(Prompt):
Reproduce word for word the lines between those holding "C2: 220nF (N_6, VCC) -> 220nF (COM, VCC)" and "U4 pin VS: VCC -> COM", inclusive, and nothing else from the data below.

++++ Source material ++++

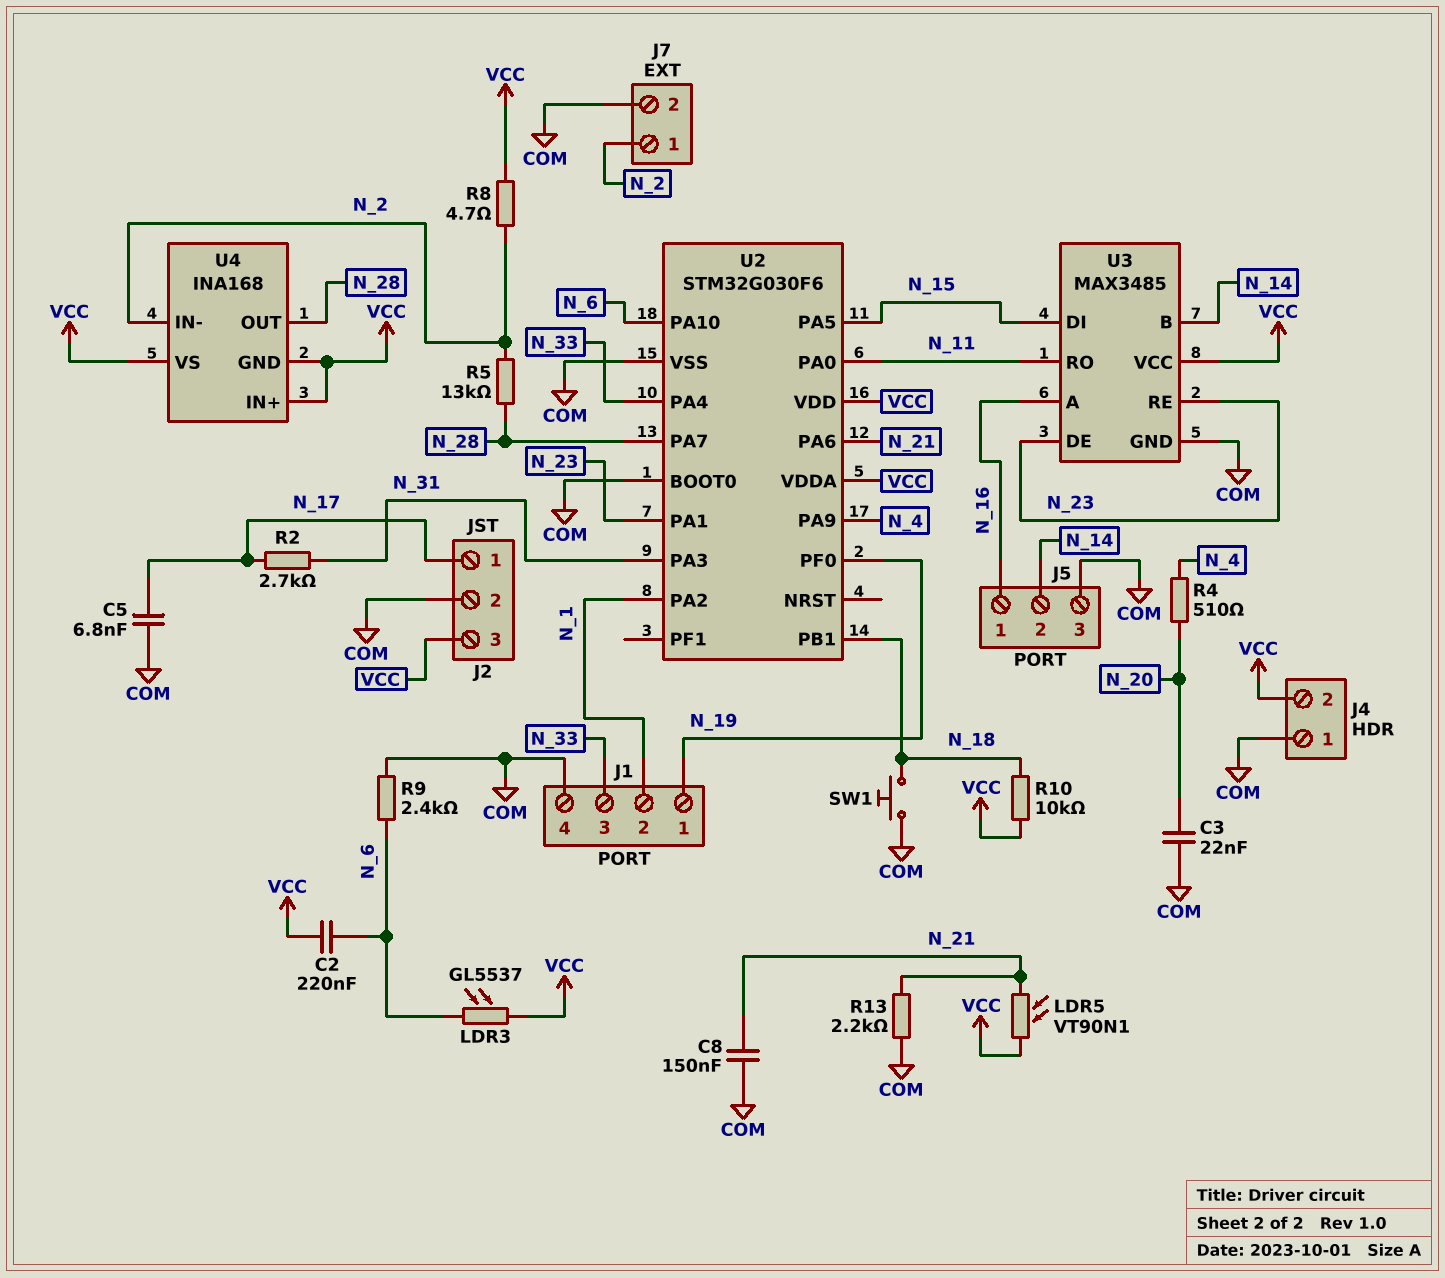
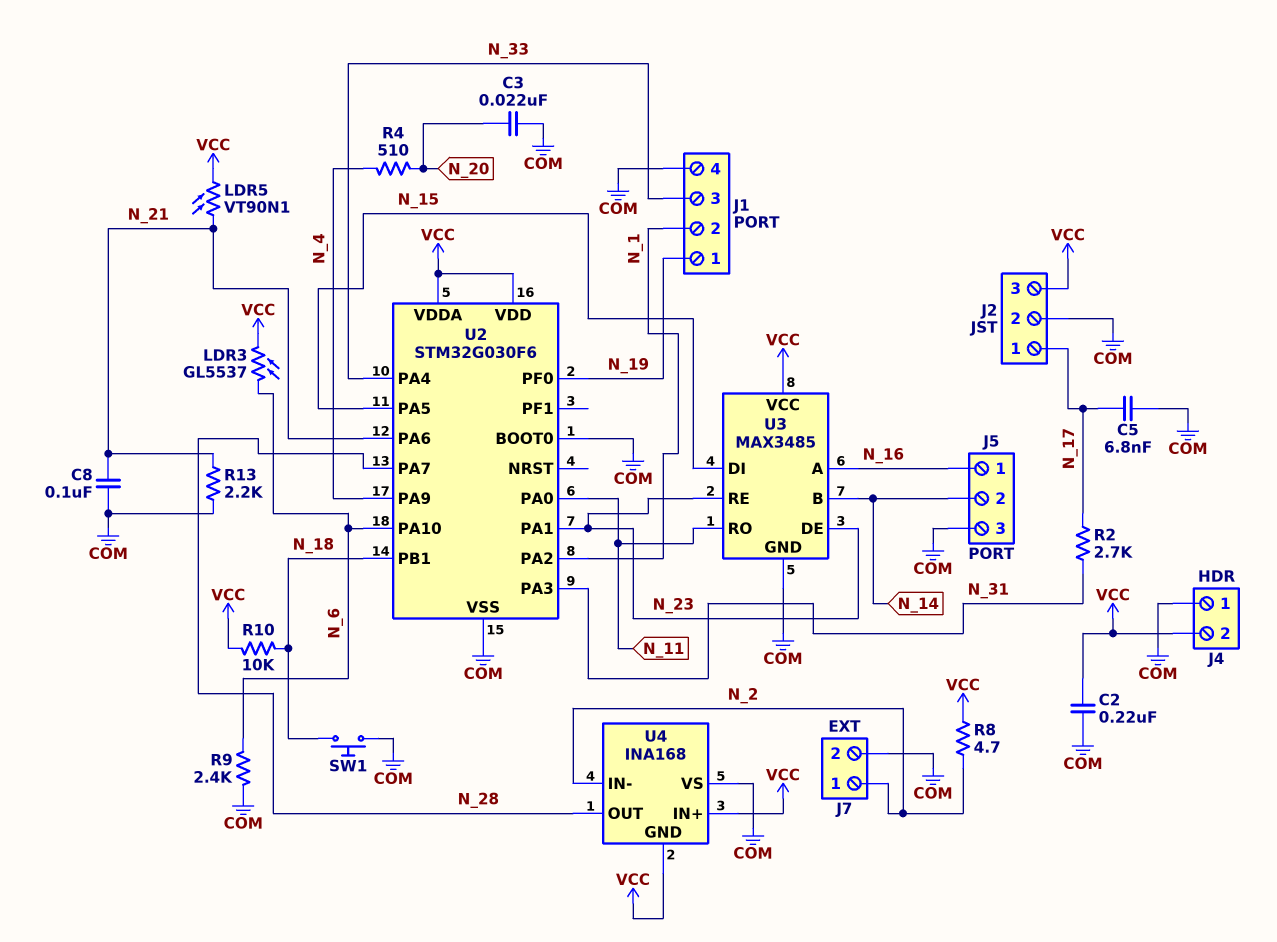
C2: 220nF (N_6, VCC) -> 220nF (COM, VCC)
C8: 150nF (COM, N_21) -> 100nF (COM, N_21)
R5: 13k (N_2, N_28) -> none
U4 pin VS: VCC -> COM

++++
++++ Source material ++++

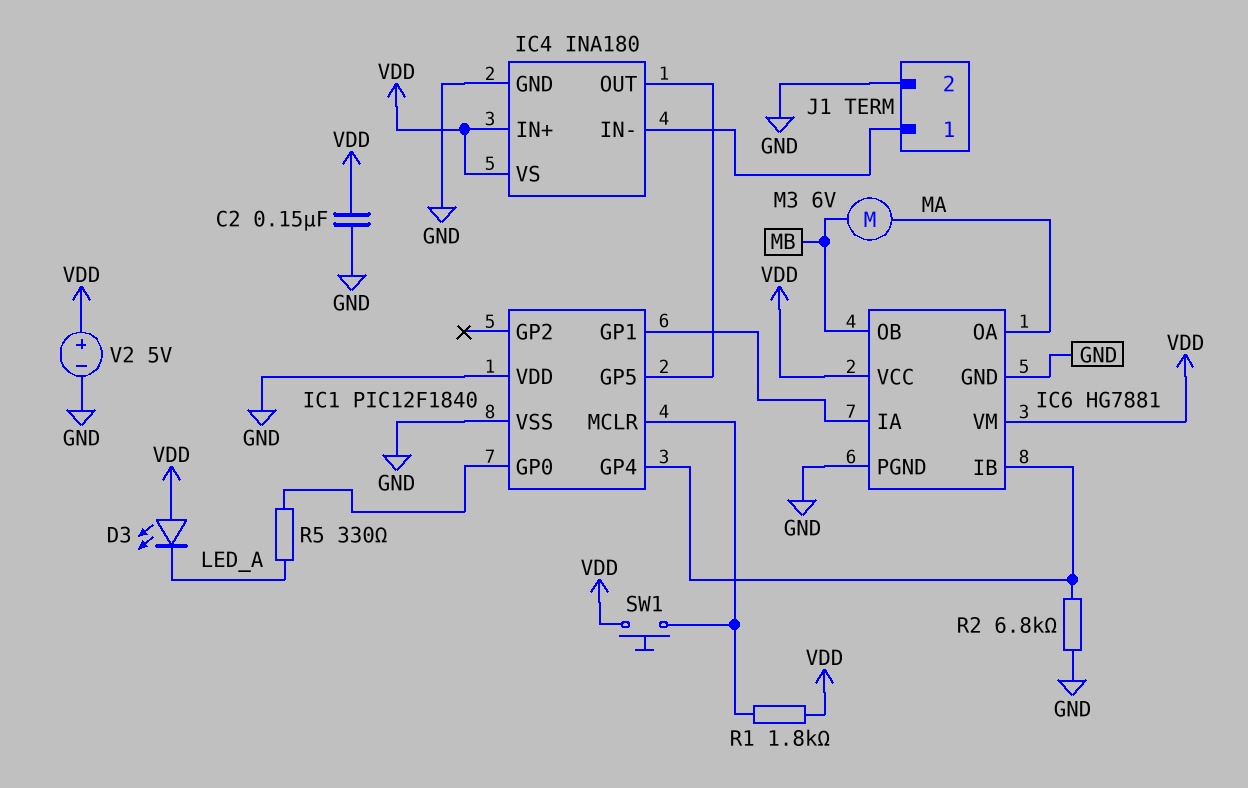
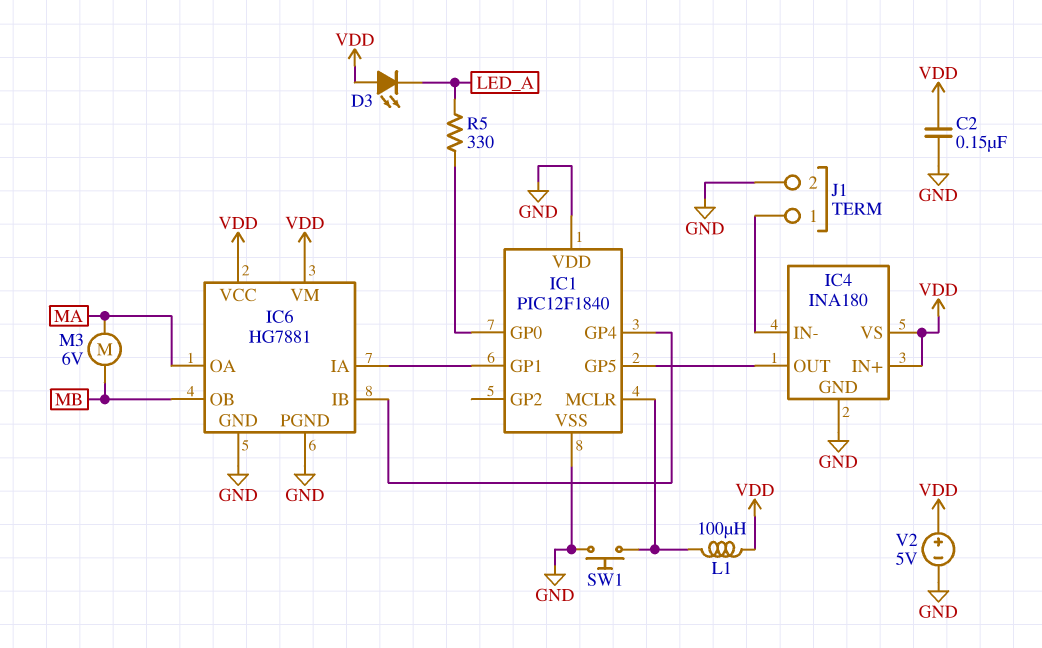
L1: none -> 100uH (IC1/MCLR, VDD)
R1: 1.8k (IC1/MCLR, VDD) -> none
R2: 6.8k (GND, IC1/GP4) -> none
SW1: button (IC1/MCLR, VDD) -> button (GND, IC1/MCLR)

++++

(Solved problem):
C2: 220nF (N_6, VCC) -> 220nF (COM, VCC)
C8: 150nF (COM, N_21) -> 100nF (COM, N_21)
R5: 13k (N_2, N_28) -> none
U4 pin VS: VCC -> COM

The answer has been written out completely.